→ RECORDS FOR PROCESSING
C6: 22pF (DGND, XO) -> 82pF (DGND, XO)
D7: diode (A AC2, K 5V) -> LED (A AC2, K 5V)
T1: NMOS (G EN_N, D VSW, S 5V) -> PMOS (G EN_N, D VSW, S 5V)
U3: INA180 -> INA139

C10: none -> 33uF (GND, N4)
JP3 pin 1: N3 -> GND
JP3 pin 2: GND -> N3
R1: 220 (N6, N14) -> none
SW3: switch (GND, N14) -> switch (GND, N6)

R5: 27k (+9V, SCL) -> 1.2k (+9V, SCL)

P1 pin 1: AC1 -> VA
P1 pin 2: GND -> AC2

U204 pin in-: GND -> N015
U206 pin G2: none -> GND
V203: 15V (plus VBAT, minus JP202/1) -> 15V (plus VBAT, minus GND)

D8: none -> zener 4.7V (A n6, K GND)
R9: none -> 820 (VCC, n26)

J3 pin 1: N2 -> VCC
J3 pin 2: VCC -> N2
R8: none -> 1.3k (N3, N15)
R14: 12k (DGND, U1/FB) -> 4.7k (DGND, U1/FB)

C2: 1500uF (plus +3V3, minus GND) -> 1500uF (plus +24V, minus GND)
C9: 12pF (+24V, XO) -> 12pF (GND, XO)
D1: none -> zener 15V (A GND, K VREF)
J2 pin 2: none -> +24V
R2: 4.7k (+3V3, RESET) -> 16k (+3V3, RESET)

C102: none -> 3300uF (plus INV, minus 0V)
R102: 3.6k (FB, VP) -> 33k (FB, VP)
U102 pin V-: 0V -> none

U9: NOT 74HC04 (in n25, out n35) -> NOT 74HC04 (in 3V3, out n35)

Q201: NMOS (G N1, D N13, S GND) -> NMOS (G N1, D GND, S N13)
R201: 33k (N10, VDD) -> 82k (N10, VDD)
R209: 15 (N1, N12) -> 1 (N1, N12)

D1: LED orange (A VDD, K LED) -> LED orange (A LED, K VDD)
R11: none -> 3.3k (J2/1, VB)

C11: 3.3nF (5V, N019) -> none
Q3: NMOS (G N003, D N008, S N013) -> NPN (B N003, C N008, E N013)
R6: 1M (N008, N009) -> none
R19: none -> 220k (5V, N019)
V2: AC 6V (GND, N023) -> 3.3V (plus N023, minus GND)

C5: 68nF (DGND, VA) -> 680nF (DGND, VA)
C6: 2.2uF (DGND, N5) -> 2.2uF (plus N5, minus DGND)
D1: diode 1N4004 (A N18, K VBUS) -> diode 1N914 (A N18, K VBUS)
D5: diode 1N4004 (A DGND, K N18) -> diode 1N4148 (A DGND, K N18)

→ PROBLEM DETAILS
The expected answer is the complete material, restated exactly.

→ WRITTEN ANSWER
C6: 22pF (DGND, XO) -> 82pF (DGND, XO)
D7: diode (A AC2, K 5V) -> LED (A AC2, K 5V)
T1: NMOS (G EN_N, D VSW, S 5V) -> PMOS (G EN_N, D VSW, S 5V)
U3: INA180 -> INA139

C10: none -> 33uF (GND, N4)
JP3 pin 1: N3 -> GND
JP3 pin 2: GND -> N3
R1: 220 (N6, N14) -> none
SW3: switch (GND, N14) -> switch (GND, N6)

R5: 27k (+9V, SCL) -> 1.2k (+9V, SCL)

P1 pin 1: AC1 -> VA
P1 pin 2: GND -> AC2

U204 pin in-: GND -> N015
U206 pin G2: none -> GND
V203: 15V (plus VBAT, minus JP202/1) -> 15V (plus VBAT, minus GND)

D8: none -> zener 4.7V (A n6, K GND)
R9: none -> 820 (VCC, n26)

J3 pin 1: N2 -> VCC
J3 pin 2: VCC -> N2
R8: none -> 1.3k (N3, N15)
R14: 12k (DGND, U1/FB) -> 4.7k (DGND, U1/FB)

C2: 1500uF (plus +3V3, minus GND) -> 1500uF (plus +24V, minus GND)
C9: 12pF (+24V, XO) -> 12pF (GND, XO)
D1: none -> zener 15V (A GND, K VREF)
J2 pin 2: none -> +24V
R2: 4.7k (+3V3, RESET) -> 16k (+3V3, RESET)

C102: none -> 3300uF (plus INV, minus 0V)
R102: 3.6k (FB, VP) -> 33k (FB, VP)
U102 pin V-: 0V -> none

U9: NOT 74HC04 (in n25, out n35) -> NOT 74HC04 (in 3V3, out n35)

Q201: NMOS (G N1, D N13, S GND) -> NMOS (G N1, D GND, S N13)
R201: 33k (N10, VDD) -> 82k (N10, VDD)
R209: 15 (N1, N12) -> 1 (N1, N12)

D1: LED orange (A VDD, K LED) -> LED orange (A LED, K VDD)
R11: none -> 3.3k (J2/1, VB)

C11: 3.3nF (5V, N019) -> none
Q3: NMOS (G N003, D N008, S N013) -> NPN (B N003, C N008, E N013)
R6: 1M (N008, N009) -> none
R19: none -> 220k (5V, N019)
V2: AC 6V (GND, N023) -> 3.3V (plus N023, minus GND)

C5: 68nF (DGND, VA) -> 680nF (DGND, VA)
C6: 2.2uF (DGND, N5) -> 2.2uF (plus N5, minus DGND)
D1: diode 1N4004 (A N18, K VBUS) -> diode 1N914 (A N18, K VBUS)
D5: diode 1N4004 (A DGND, K N18) -> diode 1N4148 (A DGND, K N18)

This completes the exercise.